• _Edit difference data_:
......
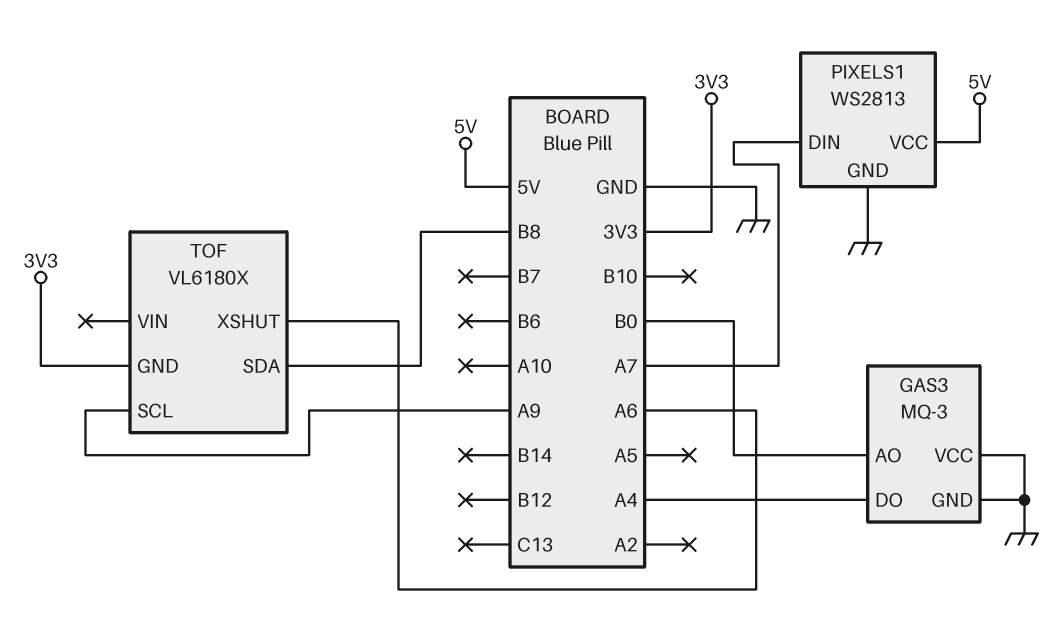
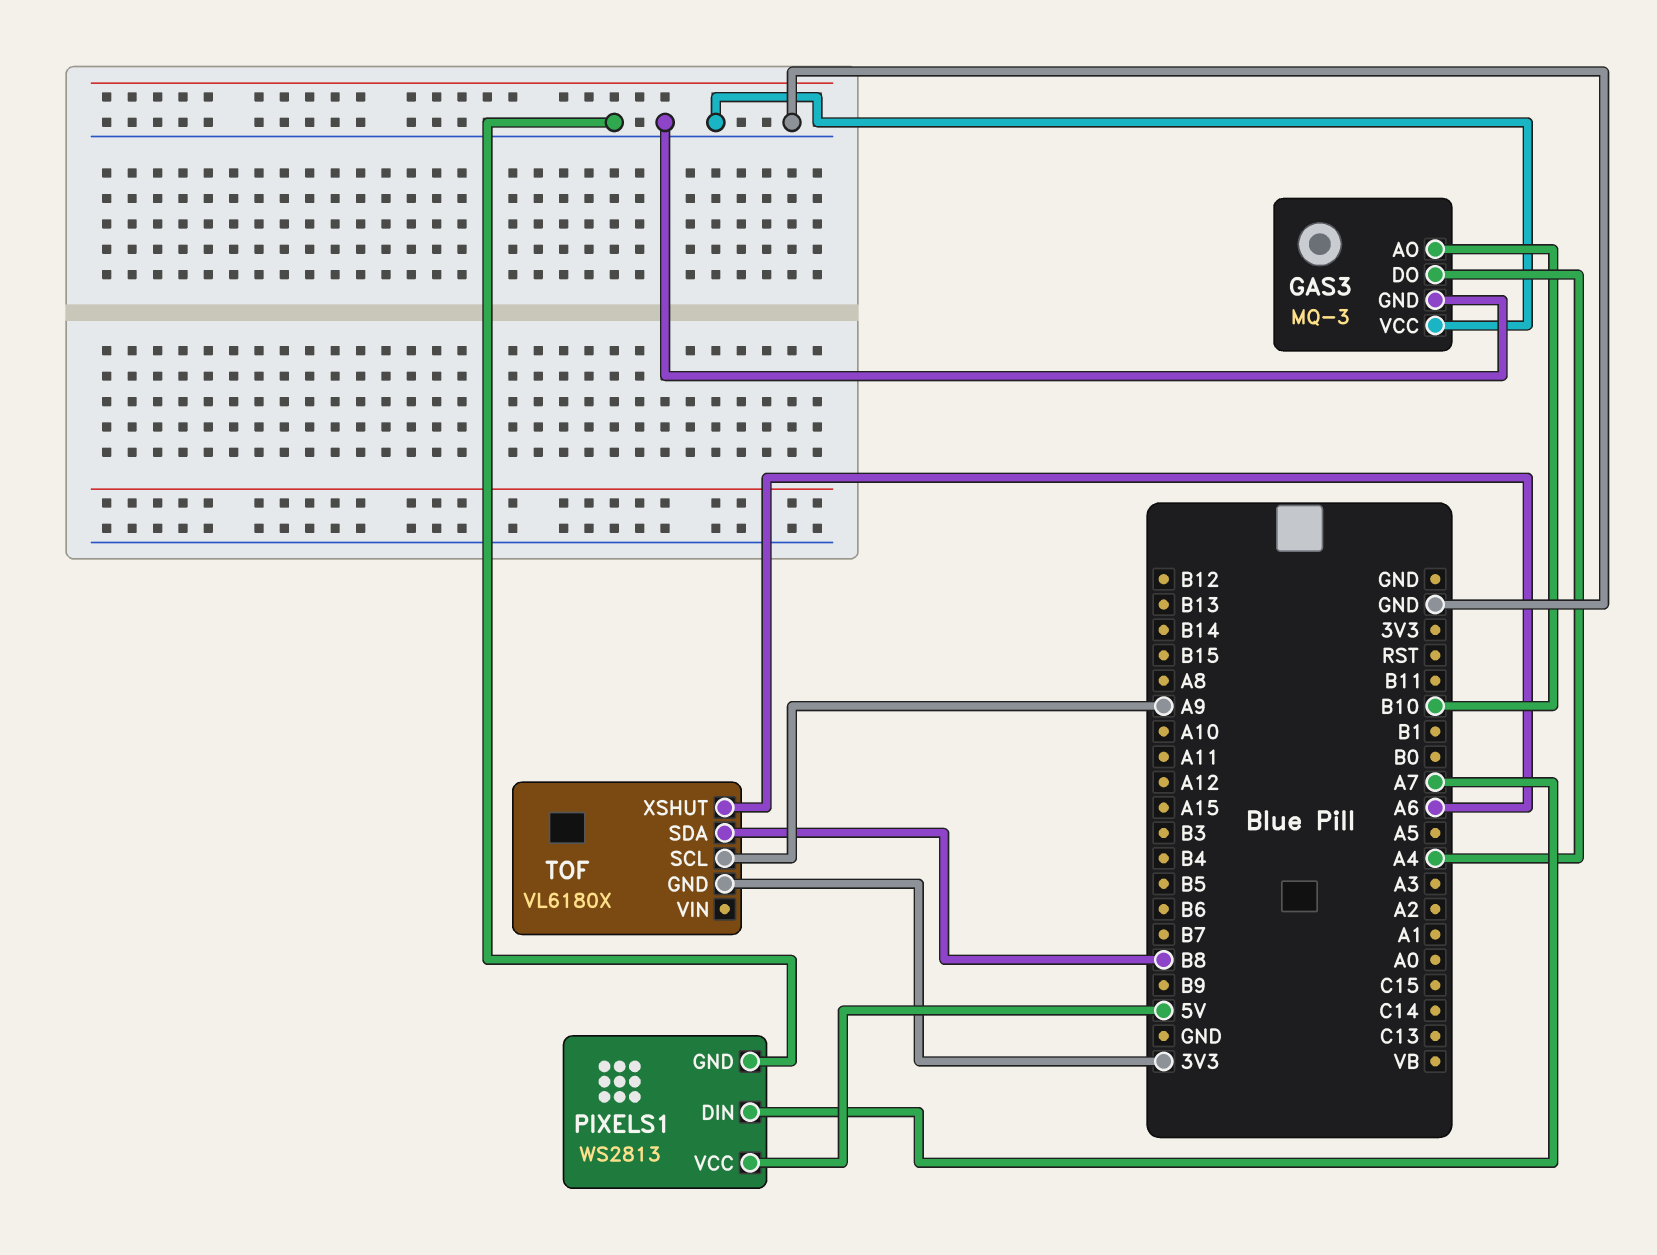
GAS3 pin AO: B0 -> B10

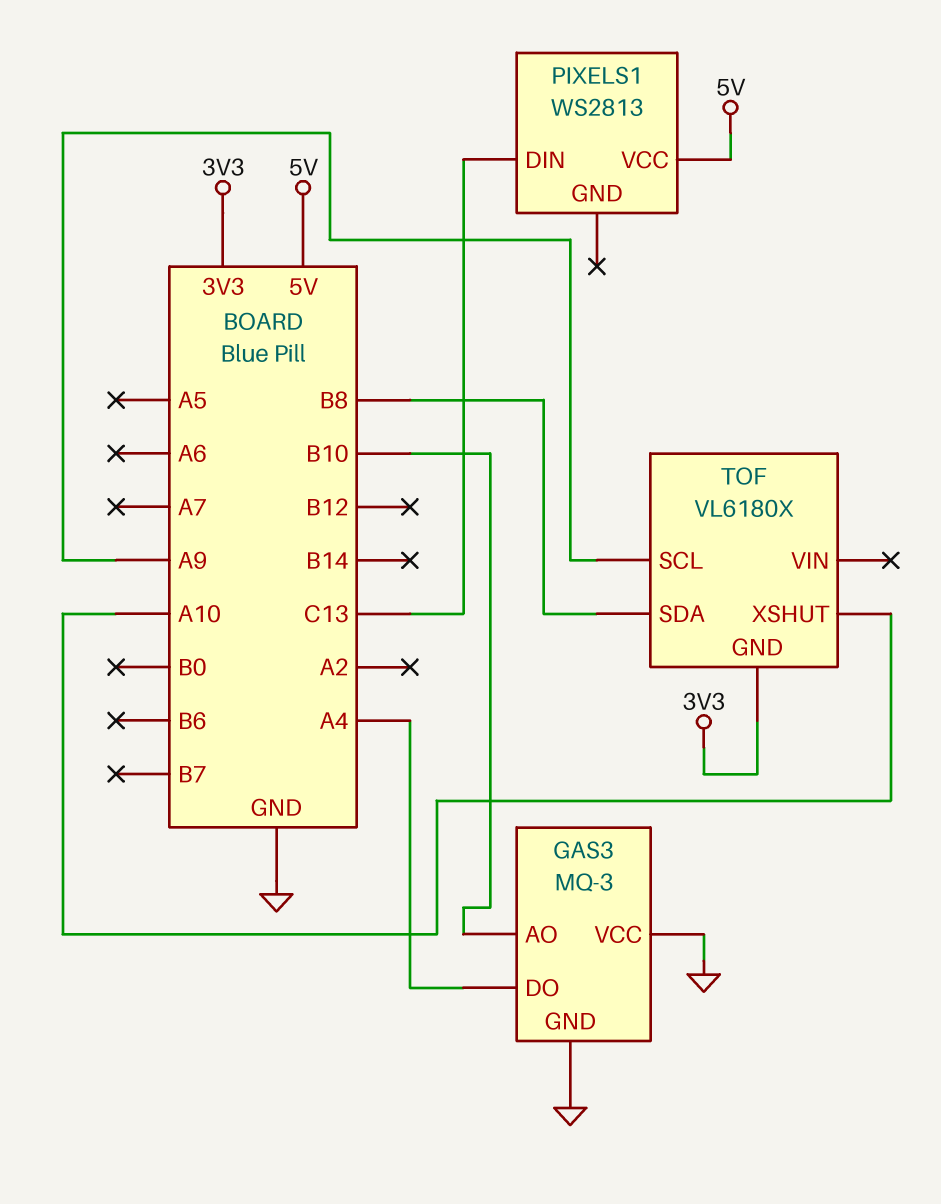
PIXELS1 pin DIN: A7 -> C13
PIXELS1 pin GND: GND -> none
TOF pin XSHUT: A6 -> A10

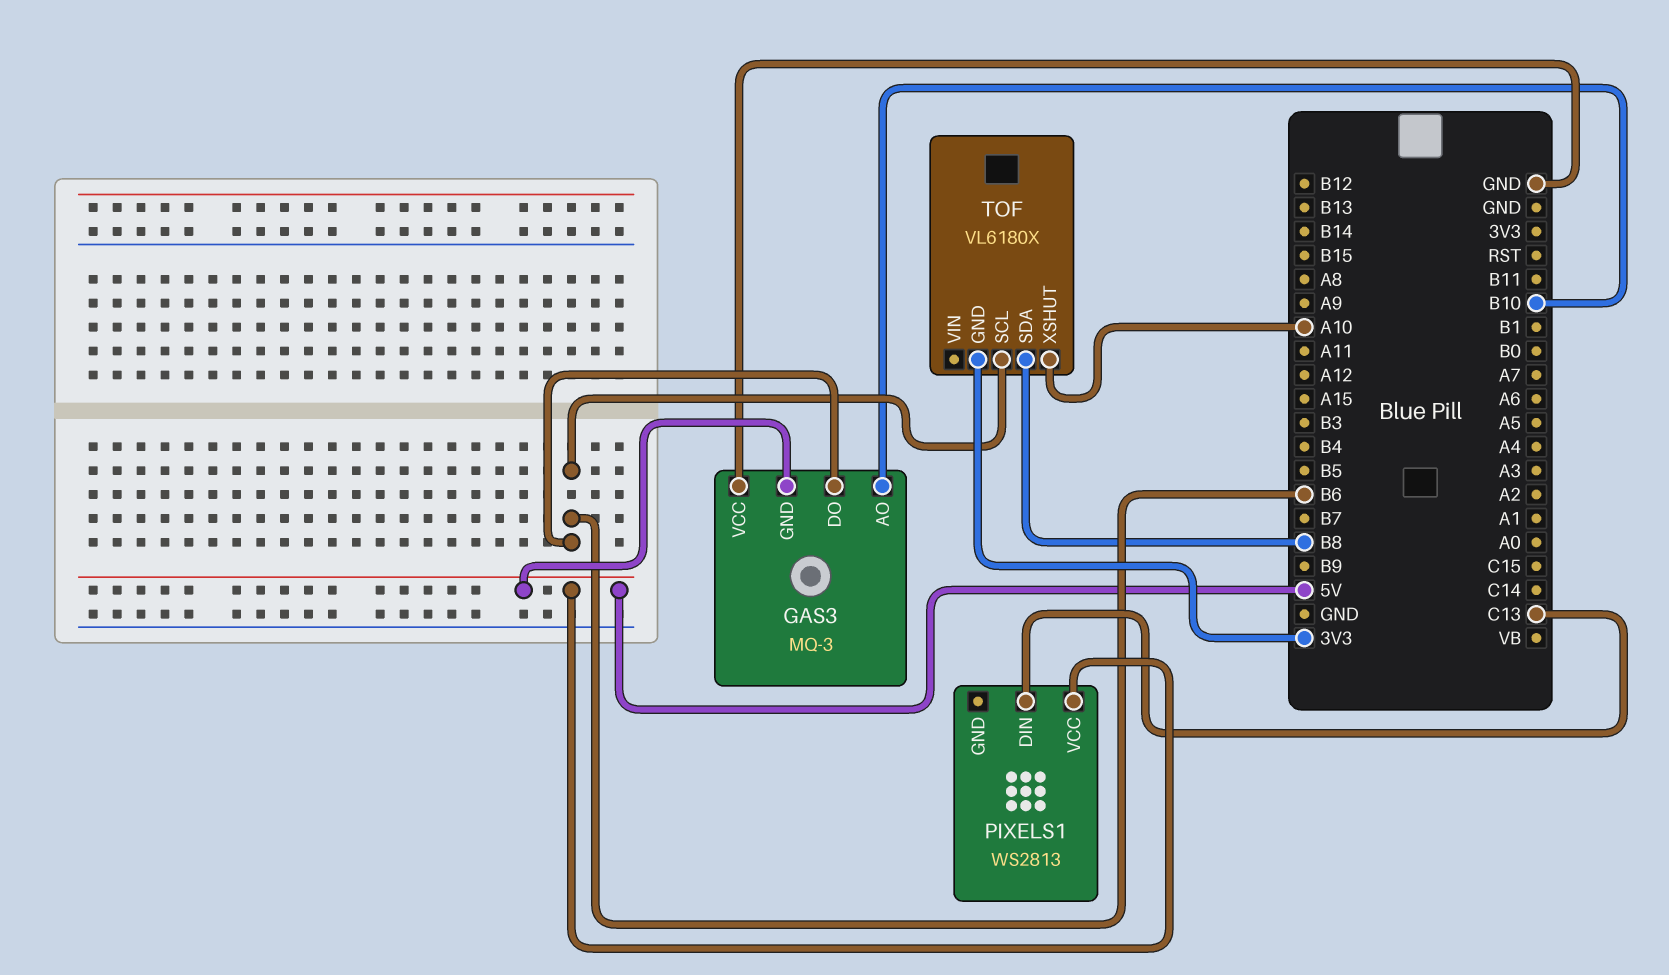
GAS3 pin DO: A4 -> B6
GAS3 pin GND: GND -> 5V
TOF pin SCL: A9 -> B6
......
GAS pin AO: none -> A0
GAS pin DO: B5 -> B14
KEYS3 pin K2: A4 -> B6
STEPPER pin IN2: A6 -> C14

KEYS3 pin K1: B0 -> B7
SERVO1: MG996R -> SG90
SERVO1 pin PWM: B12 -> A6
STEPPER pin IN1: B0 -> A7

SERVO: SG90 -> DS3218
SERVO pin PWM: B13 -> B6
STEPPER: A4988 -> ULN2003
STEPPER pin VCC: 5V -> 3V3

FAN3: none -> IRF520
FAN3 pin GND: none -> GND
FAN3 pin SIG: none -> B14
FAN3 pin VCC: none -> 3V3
......
• _YOUR INSTRUCTIONS_:
Your copy should hold only the lines above from the one containing "GAS3 pin AO: B0 -> B10" through the one containing "TOF pin SCL: A9 -> B6", exactly as written and free of pictures.

• _ANSWER TO THIS EXERCISE_:
GAS3 pin AO: B0 -> B10

PIXELS1 pin DIN: A7 -> C13
PIXELS1 pin GND: GND -> none
TOF pin XSHUT: A6 -> A10

GAS3 pin DO: A4 -> B6
GAS3 pin GND: GND -> 5V
TOF pin SCL: A9 -> B6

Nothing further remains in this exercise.